(CHALLENGE):
How many lines in the records below contain the string "into", with case counting? Reply with only the number.

(DATA PROVIDED):
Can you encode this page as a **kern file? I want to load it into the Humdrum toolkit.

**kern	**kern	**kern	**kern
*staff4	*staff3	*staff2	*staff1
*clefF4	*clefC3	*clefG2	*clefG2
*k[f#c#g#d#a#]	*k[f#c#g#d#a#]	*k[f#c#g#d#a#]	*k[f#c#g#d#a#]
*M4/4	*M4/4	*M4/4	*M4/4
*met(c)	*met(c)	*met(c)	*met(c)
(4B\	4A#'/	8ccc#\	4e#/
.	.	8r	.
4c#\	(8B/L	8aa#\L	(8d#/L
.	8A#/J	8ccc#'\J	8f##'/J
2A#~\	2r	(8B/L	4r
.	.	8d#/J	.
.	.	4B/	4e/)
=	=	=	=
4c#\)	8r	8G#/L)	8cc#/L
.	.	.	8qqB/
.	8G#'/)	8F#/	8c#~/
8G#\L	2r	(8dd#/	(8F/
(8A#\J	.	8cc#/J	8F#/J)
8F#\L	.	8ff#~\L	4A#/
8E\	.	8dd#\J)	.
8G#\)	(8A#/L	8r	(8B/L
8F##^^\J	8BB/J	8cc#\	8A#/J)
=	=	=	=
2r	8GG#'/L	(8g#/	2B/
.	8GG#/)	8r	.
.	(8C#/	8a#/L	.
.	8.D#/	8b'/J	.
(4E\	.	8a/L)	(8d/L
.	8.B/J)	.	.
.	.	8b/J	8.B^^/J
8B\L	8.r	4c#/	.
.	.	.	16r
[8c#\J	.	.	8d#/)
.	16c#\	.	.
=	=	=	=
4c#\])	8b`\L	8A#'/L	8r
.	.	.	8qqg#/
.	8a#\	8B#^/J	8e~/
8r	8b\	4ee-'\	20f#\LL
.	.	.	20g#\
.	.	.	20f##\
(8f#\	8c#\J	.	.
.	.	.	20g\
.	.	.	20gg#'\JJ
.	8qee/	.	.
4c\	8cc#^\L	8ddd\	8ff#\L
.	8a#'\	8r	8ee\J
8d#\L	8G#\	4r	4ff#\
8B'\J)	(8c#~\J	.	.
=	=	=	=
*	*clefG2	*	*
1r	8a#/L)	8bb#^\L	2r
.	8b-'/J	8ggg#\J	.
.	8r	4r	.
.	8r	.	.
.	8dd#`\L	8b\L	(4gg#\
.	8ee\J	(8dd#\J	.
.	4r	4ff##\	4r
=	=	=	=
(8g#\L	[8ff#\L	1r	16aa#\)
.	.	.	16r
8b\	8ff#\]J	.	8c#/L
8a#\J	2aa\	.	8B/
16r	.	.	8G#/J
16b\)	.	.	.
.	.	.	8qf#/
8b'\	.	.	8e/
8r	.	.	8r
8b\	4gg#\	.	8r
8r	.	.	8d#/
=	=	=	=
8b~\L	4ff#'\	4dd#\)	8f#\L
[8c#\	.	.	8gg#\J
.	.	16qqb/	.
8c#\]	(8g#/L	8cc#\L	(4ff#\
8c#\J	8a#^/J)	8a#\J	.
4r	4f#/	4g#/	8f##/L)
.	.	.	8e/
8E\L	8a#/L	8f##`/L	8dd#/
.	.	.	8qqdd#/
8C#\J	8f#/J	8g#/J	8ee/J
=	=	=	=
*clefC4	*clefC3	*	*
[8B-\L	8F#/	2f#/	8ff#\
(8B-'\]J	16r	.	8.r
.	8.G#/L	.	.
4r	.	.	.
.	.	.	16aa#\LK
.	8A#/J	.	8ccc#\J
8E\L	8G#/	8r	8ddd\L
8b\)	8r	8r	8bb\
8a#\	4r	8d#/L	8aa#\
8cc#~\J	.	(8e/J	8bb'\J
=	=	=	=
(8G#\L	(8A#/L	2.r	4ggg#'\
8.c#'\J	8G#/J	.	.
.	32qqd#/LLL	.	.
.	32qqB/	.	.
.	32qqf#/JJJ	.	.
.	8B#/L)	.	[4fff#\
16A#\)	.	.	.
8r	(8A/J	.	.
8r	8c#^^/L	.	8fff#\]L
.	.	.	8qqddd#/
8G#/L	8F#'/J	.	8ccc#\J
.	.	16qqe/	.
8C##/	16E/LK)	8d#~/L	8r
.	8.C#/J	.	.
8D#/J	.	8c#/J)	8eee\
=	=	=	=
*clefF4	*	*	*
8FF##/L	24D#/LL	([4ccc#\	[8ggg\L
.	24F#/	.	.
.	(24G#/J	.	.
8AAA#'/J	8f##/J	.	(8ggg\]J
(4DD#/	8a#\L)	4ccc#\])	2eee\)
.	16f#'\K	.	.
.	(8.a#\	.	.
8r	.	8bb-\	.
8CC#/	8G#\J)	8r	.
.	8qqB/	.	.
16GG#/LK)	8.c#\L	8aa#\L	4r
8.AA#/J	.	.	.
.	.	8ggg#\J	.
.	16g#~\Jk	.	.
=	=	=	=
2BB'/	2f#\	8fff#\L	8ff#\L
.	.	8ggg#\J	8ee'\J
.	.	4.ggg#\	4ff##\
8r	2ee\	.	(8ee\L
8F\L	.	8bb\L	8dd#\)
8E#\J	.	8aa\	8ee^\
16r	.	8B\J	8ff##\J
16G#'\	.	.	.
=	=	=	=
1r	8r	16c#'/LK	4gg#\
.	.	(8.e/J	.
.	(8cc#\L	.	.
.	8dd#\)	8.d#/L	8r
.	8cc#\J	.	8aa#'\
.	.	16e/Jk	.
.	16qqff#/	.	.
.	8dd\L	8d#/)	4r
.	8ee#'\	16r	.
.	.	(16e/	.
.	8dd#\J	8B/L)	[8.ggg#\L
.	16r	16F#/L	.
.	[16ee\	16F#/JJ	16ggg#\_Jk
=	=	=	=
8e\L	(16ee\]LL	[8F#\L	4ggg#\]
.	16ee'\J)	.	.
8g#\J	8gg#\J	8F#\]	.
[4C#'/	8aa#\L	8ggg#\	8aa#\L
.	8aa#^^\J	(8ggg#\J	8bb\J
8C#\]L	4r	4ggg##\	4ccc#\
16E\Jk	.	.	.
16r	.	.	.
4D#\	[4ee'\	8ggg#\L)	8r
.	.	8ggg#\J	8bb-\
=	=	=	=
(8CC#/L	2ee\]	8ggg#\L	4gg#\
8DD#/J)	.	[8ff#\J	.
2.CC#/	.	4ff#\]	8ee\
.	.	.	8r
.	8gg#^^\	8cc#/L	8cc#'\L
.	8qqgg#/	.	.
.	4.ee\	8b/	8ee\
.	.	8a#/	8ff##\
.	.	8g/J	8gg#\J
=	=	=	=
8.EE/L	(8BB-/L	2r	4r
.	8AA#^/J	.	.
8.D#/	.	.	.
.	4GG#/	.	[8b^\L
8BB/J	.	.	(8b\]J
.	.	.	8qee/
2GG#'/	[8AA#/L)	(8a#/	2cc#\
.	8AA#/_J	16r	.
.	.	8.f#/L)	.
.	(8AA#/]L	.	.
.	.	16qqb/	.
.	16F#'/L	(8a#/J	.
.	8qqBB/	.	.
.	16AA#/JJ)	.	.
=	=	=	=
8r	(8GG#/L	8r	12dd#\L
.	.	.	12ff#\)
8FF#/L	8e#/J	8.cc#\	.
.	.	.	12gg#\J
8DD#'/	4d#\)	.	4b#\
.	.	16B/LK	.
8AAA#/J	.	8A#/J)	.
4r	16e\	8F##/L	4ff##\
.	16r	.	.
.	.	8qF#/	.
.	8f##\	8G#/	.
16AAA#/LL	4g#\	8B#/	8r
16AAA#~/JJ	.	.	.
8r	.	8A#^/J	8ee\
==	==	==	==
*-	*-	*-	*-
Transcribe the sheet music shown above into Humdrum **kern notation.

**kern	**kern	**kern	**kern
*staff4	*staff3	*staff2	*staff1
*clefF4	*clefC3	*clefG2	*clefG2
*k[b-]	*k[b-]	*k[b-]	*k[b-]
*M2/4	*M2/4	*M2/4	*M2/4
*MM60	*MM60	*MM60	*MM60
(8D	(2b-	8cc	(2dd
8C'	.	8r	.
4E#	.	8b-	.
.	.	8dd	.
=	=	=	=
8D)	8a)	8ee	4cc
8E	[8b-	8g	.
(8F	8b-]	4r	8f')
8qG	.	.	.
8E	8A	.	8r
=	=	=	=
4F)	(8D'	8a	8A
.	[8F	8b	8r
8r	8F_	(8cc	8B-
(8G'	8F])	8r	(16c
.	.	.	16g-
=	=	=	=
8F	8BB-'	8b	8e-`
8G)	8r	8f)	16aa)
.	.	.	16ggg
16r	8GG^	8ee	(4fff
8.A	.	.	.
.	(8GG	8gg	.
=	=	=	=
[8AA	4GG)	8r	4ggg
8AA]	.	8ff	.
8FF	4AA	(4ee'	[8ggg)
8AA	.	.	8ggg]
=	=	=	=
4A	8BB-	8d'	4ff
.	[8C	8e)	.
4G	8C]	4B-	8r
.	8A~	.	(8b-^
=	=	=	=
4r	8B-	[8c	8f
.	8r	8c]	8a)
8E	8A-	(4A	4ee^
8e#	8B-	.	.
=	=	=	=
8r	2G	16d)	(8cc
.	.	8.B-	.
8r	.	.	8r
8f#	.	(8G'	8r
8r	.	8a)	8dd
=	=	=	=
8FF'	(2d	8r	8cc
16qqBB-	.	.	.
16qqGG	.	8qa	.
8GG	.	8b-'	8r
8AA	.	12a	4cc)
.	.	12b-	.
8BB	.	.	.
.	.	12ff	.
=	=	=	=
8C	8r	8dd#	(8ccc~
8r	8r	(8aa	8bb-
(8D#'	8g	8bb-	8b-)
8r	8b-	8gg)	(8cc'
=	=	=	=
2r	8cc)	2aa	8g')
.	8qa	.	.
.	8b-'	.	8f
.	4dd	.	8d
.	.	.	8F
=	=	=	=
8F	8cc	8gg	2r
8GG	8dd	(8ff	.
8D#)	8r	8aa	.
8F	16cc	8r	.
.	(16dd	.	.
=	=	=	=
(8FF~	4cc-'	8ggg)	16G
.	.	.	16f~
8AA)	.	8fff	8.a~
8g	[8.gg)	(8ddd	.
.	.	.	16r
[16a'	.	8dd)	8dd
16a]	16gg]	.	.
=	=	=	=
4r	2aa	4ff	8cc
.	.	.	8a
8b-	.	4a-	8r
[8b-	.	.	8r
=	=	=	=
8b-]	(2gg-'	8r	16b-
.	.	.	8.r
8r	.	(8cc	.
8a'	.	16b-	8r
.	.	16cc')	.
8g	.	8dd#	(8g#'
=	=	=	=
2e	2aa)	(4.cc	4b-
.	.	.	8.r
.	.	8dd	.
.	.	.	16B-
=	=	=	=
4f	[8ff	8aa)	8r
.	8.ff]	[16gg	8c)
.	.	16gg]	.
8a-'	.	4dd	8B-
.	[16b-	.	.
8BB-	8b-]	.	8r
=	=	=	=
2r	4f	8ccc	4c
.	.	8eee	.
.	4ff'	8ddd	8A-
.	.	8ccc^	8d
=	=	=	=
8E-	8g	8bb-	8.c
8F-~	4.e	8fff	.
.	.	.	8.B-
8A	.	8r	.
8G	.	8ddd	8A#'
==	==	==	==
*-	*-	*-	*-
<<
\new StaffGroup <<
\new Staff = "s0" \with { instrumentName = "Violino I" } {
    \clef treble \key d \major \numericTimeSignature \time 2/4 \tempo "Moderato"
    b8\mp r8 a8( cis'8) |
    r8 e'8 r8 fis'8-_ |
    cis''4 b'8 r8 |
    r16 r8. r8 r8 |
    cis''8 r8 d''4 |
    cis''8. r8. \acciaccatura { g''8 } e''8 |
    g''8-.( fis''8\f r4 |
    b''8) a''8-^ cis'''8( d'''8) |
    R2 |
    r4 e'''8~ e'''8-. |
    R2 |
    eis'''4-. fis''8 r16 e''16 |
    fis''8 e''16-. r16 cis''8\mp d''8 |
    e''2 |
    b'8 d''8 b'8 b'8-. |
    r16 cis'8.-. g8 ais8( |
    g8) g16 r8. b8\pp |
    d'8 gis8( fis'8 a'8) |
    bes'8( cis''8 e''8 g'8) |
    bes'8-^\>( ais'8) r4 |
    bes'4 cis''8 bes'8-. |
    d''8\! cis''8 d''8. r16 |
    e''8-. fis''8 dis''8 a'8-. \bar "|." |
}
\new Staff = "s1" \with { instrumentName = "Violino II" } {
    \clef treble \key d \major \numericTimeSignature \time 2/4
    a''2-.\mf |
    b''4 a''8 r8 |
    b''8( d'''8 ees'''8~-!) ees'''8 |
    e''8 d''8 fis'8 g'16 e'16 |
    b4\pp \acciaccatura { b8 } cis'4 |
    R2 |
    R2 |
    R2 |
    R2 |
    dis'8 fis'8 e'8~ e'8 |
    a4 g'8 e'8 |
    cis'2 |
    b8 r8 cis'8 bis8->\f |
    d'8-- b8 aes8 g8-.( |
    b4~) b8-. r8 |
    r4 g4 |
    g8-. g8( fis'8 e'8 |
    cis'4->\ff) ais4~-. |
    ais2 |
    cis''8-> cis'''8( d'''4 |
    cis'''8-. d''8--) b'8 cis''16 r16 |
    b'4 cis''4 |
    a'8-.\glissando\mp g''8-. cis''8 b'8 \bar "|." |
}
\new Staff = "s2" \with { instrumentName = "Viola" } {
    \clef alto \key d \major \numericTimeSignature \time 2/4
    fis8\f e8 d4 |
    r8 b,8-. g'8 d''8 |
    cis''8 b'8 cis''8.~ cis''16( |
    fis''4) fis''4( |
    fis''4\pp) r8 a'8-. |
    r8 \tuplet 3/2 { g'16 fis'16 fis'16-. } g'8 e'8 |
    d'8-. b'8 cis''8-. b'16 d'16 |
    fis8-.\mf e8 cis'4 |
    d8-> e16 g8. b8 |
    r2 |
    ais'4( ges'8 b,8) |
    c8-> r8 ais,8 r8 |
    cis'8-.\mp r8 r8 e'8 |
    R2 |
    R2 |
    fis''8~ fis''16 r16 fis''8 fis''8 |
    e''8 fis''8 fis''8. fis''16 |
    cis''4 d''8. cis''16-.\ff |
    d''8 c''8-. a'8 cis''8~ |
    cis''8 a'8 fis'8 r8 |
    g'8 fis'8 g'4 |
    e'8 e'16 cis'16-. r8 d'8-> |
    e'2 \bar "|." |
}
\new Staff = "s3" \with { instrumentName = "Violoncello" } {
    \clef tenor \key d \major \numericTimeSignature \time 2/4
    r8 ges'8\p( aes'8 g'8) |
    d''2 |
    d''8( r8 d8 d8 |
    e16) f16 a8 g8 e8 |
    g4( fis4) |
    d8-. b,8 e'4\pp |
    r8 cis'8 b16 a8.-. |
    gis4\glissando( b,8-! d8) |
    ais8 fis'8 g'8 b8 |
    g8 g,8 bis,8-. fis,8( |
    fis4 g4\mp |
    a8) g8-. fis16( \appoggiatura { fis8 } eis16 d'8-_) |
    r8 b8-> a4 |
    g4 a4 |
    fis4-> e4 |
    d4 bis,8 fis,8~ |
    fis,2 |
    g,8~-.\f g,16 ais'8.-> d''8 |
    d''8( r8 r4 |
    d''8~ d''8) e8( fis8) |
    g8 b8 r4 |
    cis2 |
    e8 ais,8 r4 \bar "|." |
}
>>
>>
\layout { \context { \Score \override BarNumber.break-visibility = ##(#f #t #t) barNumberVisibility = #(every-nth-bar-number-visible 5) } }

(TASK RESULT):
2